Segment Start: PROVIDED DATA

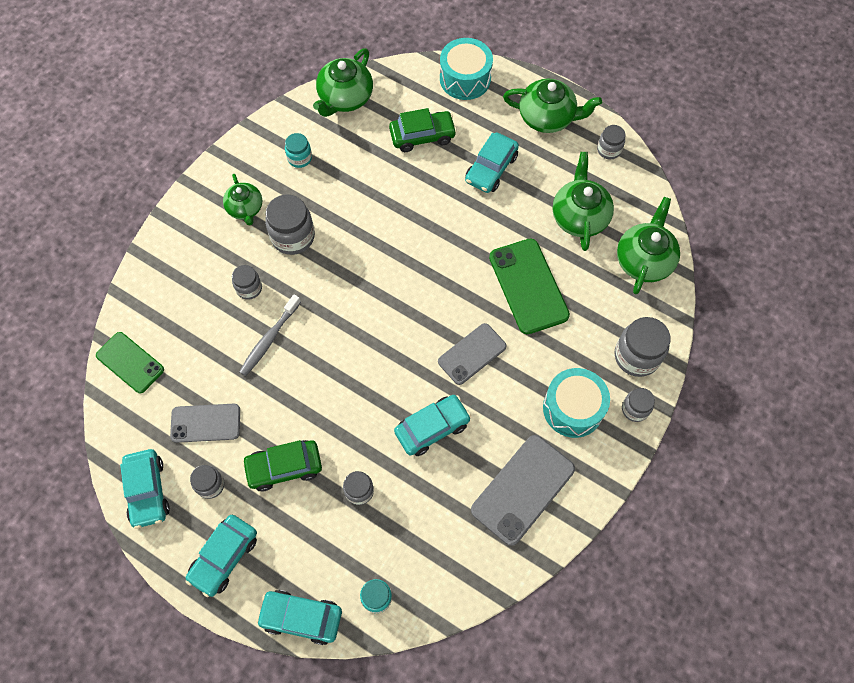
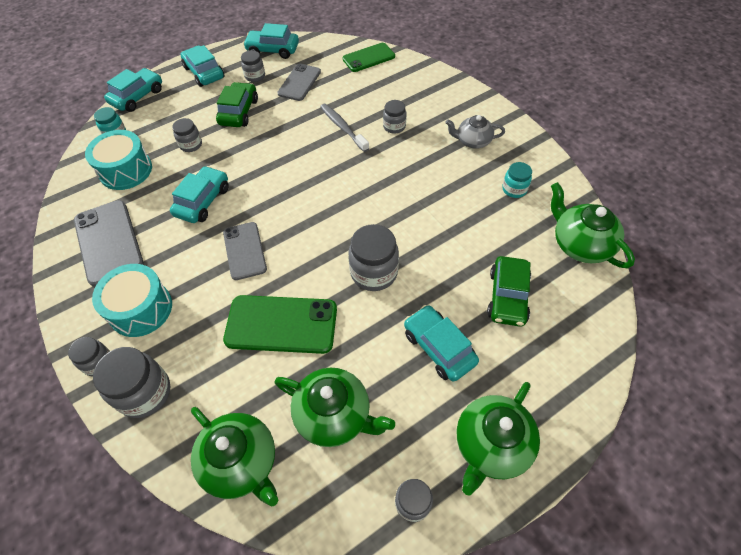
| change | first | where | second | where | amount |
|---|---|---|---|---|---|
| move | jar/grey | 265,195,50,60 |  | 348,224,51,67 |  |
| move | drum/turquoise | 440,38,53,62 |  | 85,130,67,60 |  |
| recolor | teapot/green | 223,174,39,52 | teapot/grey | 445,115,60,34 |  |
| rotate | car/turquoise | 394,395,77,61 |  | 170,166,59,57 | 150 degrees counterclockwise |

Segment End: PROVIDED DATA

* ACTIVITY *
Above are the entries; write them out again exactly, omitting the pictures.

* RESULT OF THE TASK *
| change | first | where | second | where | amount |
|---|---|---|---|---|---|
| move | jar/grey | 265,195,50,60 |  | 348,224,51,67 |  |
| move | drum/turquoise | 440,38,53,62 |  | 85,130,67,60 |  |
| recolor | teapot/green | 223,174,39,52 | teapot/grey | 445,115,60,34 |  |
| rotate | car/turquoise | 394,395,77,61 |  | 170,166,59,57 | 150 degrees counterclockwise |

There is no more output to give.